• **Task instructions**:
From the entries below, reproduce exactly the line containing "brown slope B3:C3", the line containing "orange slope I9:K9 level 1 top K", and every line in between, with nothing added.

The data: Begin

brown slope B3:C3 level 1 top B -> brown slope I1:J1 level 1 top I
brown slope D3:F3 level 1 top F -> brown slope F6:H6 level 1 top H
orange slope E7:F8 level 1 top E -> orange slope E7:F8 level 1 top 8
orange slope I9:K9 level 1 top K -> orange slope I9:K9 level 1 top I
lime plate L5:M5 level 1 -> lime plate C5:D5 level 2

The data: End
The data: Begin

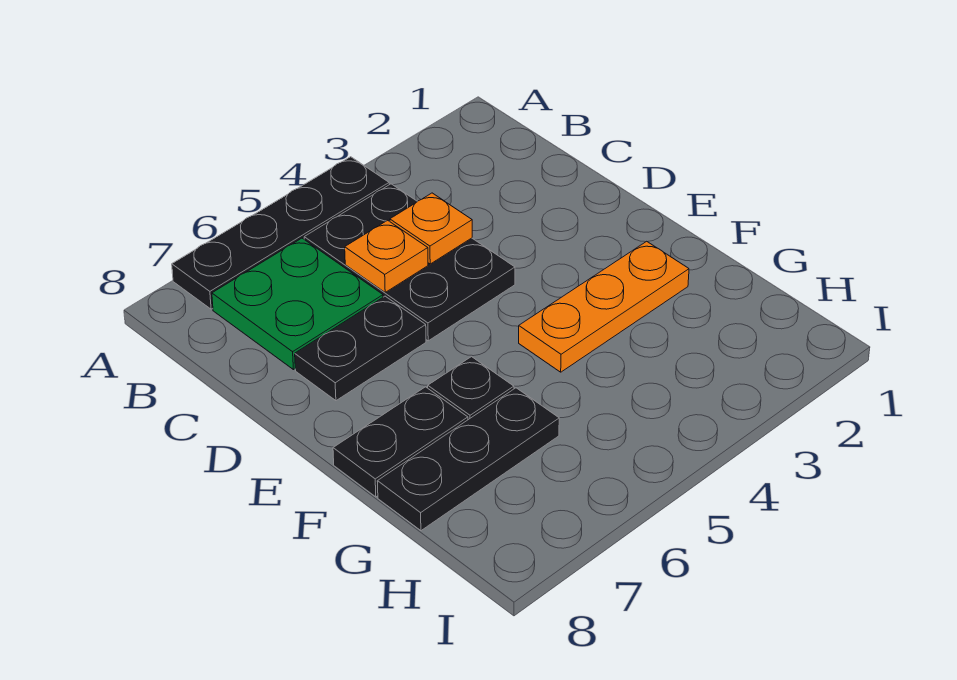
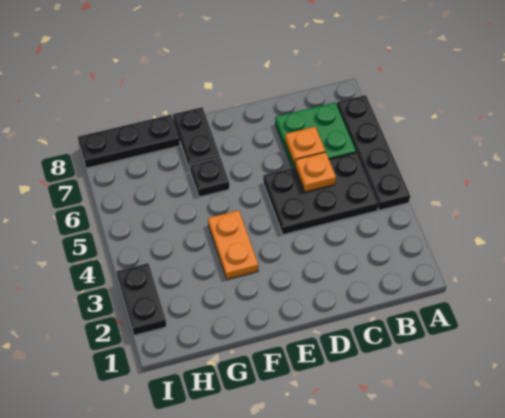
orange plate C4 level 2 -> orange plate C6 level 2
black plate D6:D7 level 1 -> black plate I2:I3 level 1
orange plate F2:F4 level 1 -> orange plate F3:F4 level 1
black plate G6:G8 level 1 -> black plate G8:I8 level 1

The data: End

• **Result of this exercise**:
brown slope B3:C3 level 1 top B -> brown slope I1:J1 level 1 top I
brown slope D3:F3 level 1 top F -> brown slope F6:H6 level 1 top H
orange slope E7:F8 level 1 top E -> orange slope E7:F8 level 1 top 8
orange slope I9:K9 level 1 top K -> orange slope I9:K9 level 1 top I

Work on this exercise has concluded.